### Material for the task
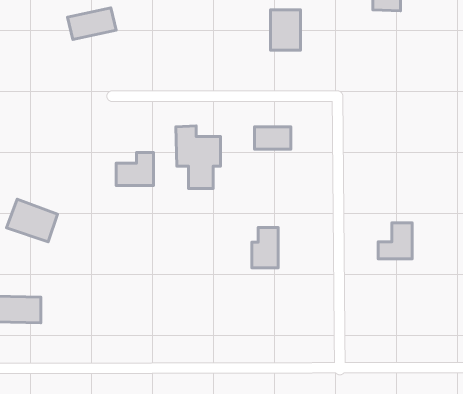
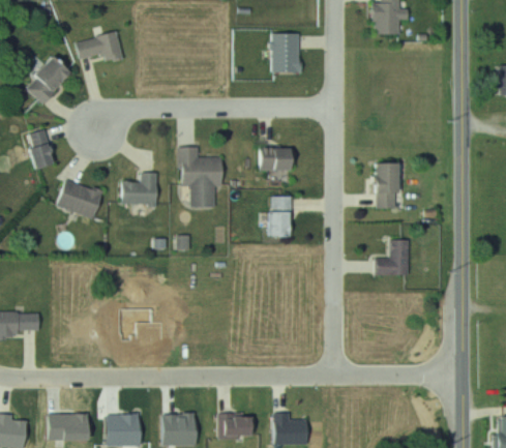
building: none -> [26,54,71,102]
building: none -> [27,129,55,170]
building: none -> [370,162,396,209]
building: [7,199,58,242] -> [55,178,105,219]
building: [252,227,278,268] -> [266,197,292,236]

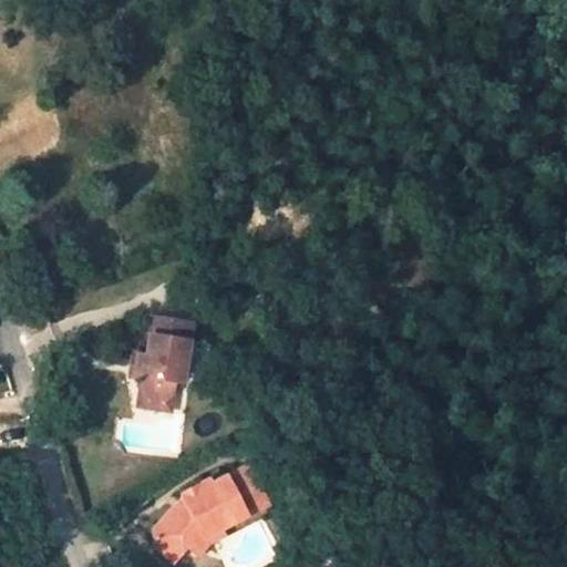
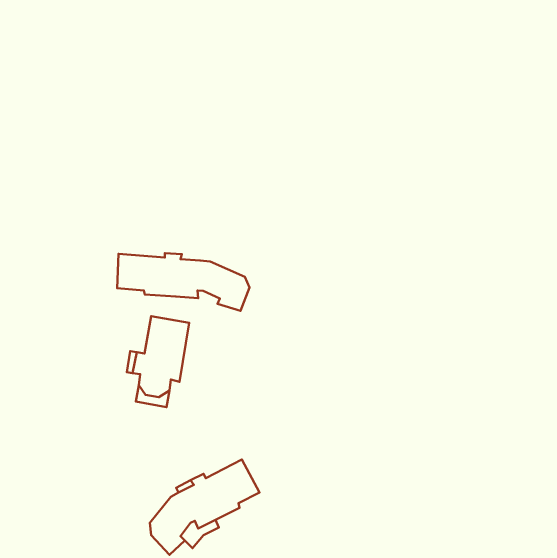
building: none -> [117,253,250,311]

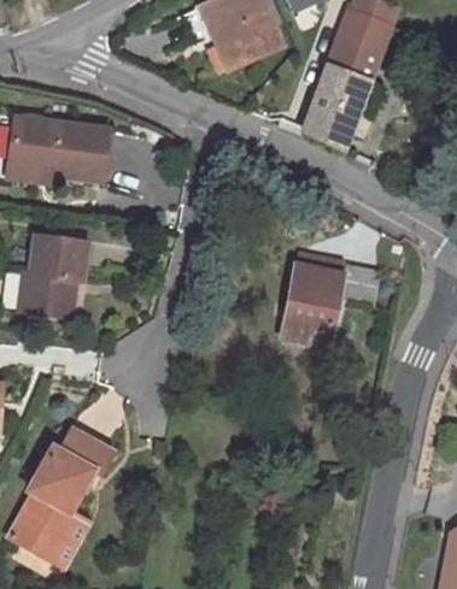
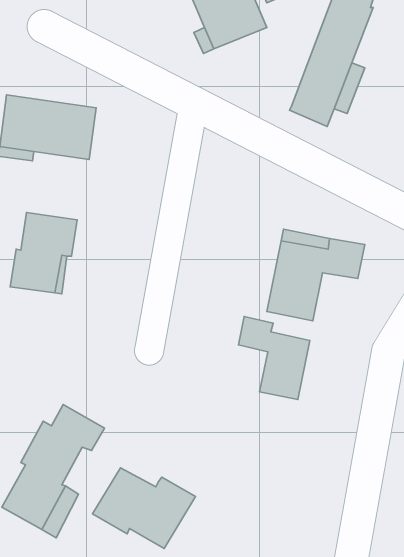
building: none -> [239,316,310,399]
building: none -> [93,468,195,549]

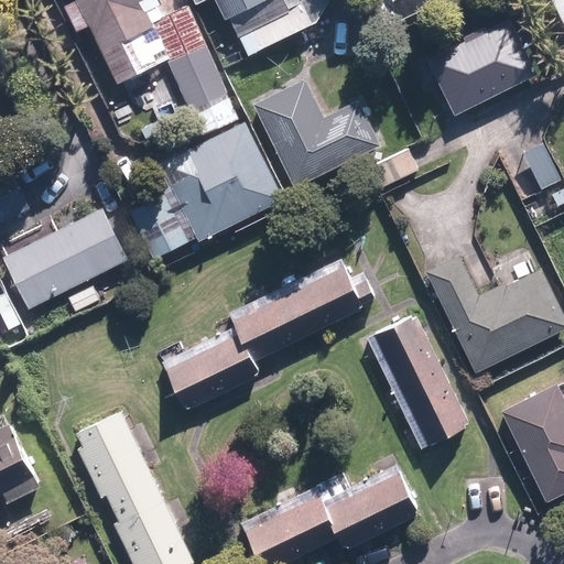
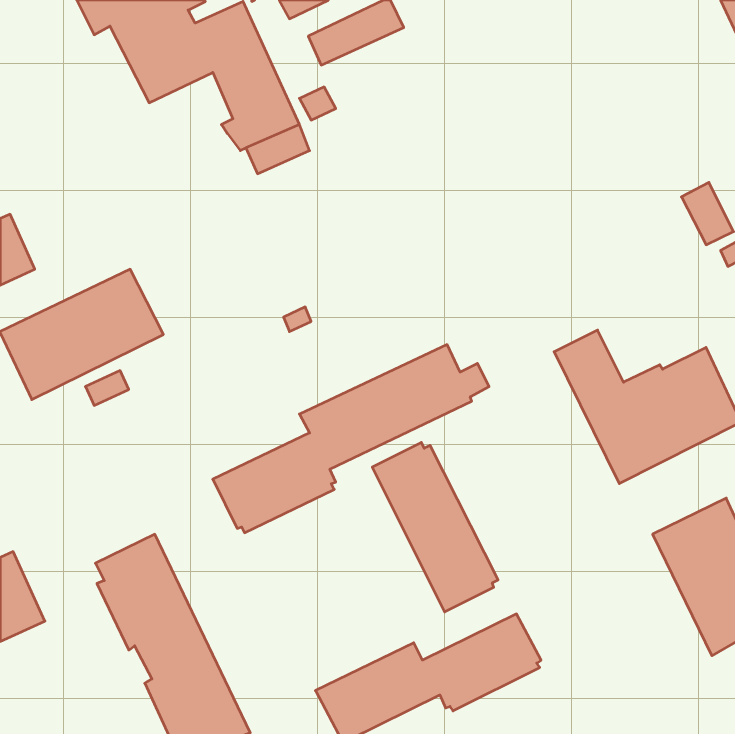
building: [426,18,538,115] -> none
building: [252,78,380,188] -> none
building: [129,122,282,260] -> none
building: [373,317,469,446] -> [372,442,498,612]

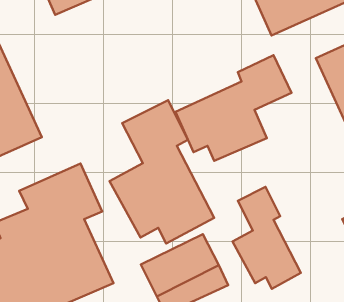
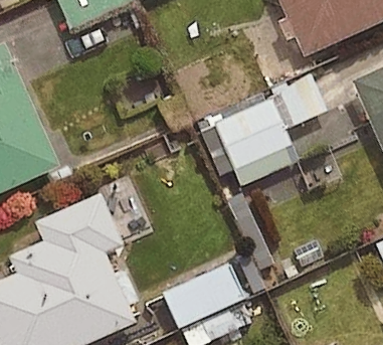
building: [109,100,214,243] -> none
building: [233,187,301,289] -> none

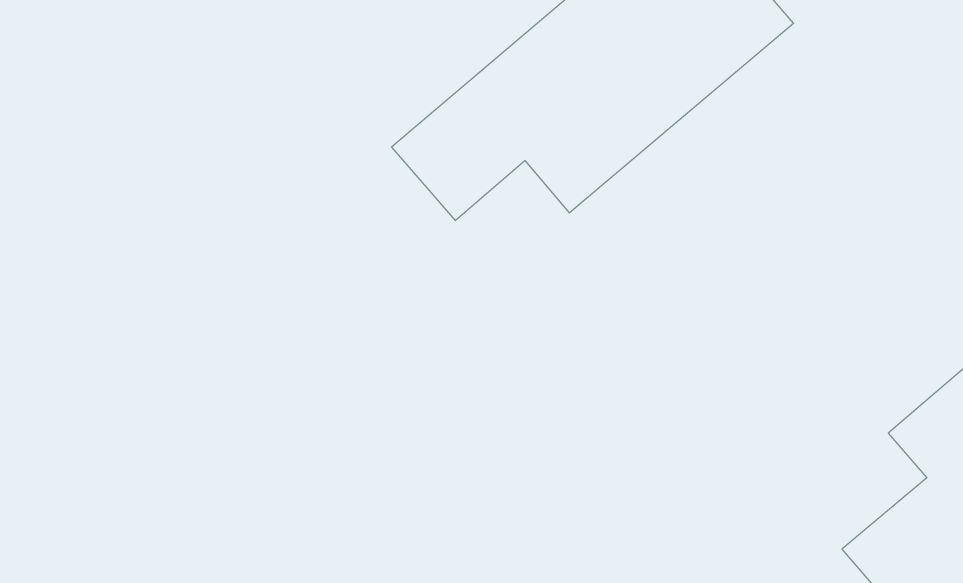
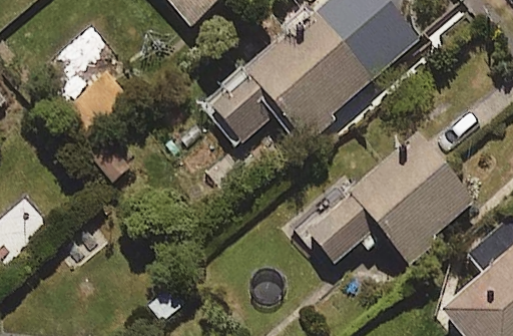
building: none -> [306,135,473,264]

### Activity
All that should appear in the response is the run of lines from the one with "building: none -> [370,162,396,209]" through the final line of the records, restated exactly, with pictures omitted.

### Exercise output
building: none -> [370,162,396,209]
building: [7,199,58,242] -> [55,178,105,219]
building: [252,227,278,268] -> [266,197,292,236]

building: none -> [117,253,250,311]

building: none -> [239,316,310,399]
building: none -> [93,468,195,549]

building: [426,18,538,115] -> none
building: [252,78,380,188] -> none
building: [129,122,282,260] -> none
building: [373,317,469,446] -> [372,442,498,612]

building: [109,100,214,243] -> none
building: [233,187,301,289] -> none

building: none -> [306,135,473,264]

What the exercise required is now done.